[Before-and-after scene images]
<<<<
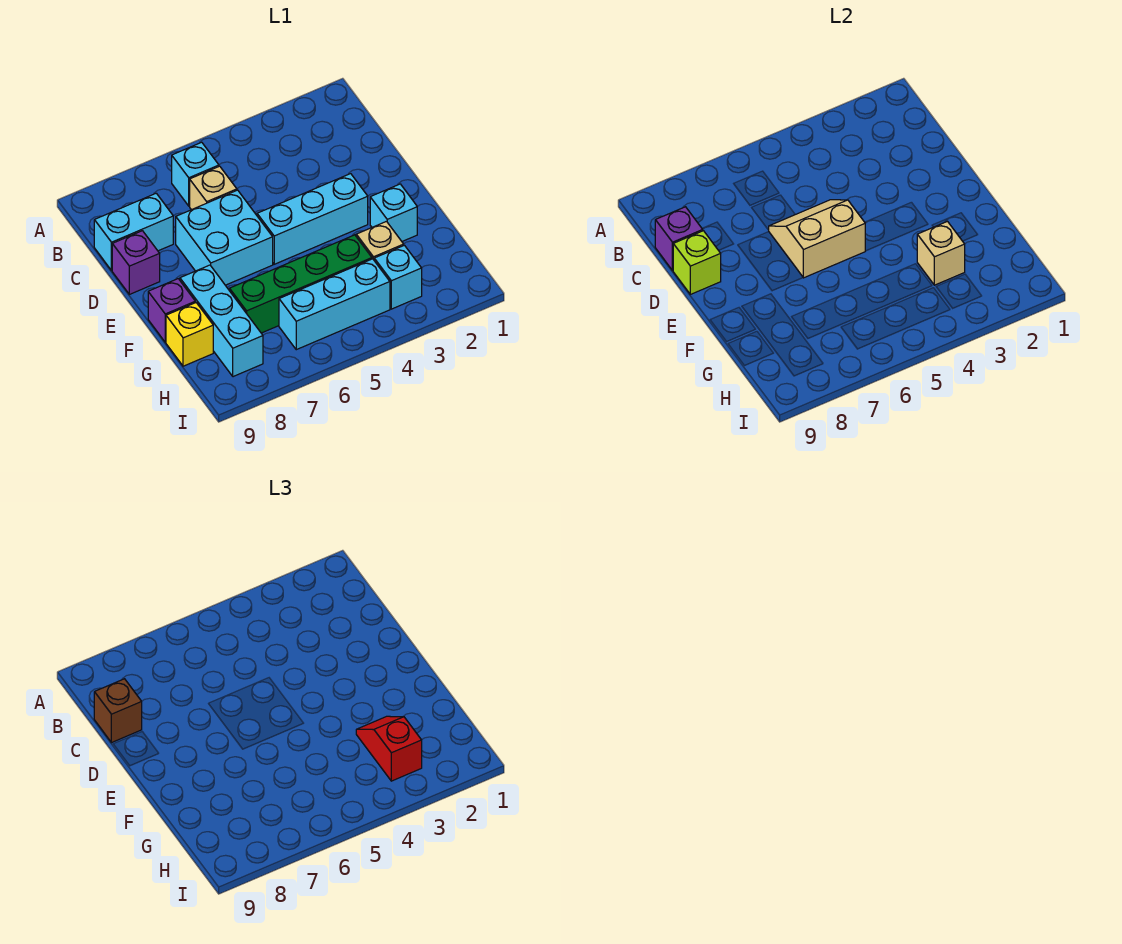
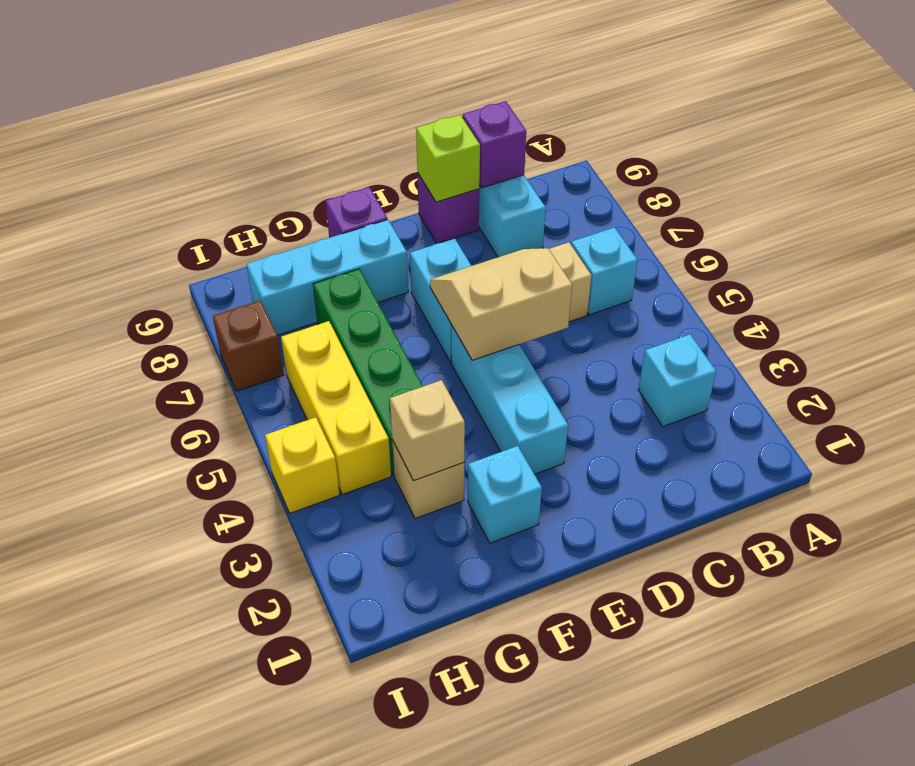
brown brick C9 level 3 -> brown brick I7 level 1
tan slope D5:E6 level 2 top E -> tan slope D5:E6 level 2 top 5
cyan brick D6:E7 level 1 -> cyan brick E6:E7 level 1
red slope G3:H3 level 3 top H -> none
yellow brick G9 level 1 -> yellow brick I4 level 1
cyan brick H3 level 1 -> cyan brick B3 level 1
cyan brick H4:H6 level 1 -> yellow brick H4:H6 level 1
>>>>
* TASK INSTRUCTIONS: Starting with the line that contains "tan slope D5:E6 level 2 top E", print every line through the end of the entries above exactly as written, both boundary lines included, and nothing else.

* SOLUTION TO THE EXERCISE:
tan slope D5:E6 level 2 top E -> tan slope D5:E6 level 2 top 5
cyan brick D6:E7 level 1 -> cyan brick E6:E7 level 1
red slope G3:H3 level 3 top H -> none
yellow brick G9 level 1 -> yellow brick I4 level 1
cyan brick H3 level 1 -> cyan brick B3 level 1
cyan brick H4:H6 level 1 -> yellow brick H4:H6 level 1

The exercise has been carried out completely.